*** PROVIDED ENTRIES ***

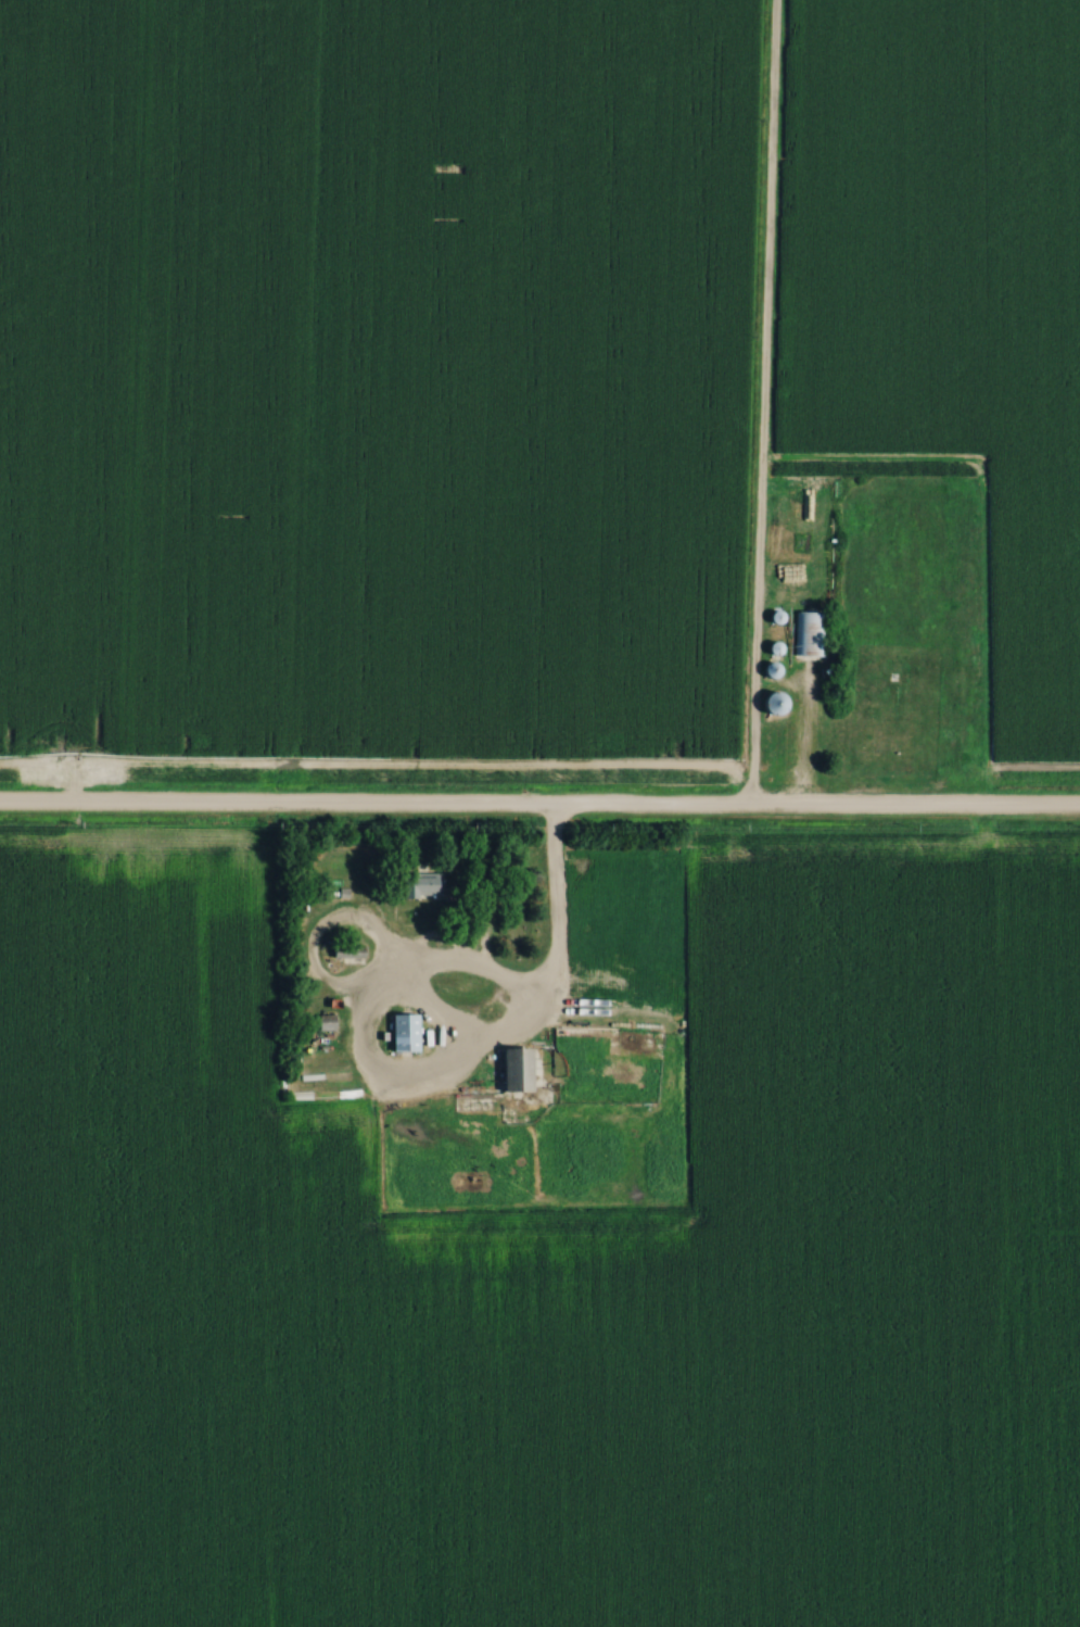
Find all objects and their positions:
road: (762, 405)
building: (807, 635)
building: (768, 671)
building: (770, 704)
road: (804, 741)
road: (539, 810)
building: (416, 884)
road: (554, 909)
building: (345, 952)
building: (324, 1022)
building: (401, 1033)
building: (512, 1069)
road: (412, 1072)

***

▶ ACTION ITEM
Copy out all of the material exactly as written, without its pictures.

▶ OUTPUT
Find all objects and their positions:
road: (762, 405)
building: (807, 635)
building: (768, 671)
building: (770, 704)
road: (804, 741)
road: (539, 810)
building: (416, 884)
road: (554, 909)
building: (345, 952)
building: (324, 1022)
building: (401, 1033)
building: (512, 1069)
road: (412, 1072)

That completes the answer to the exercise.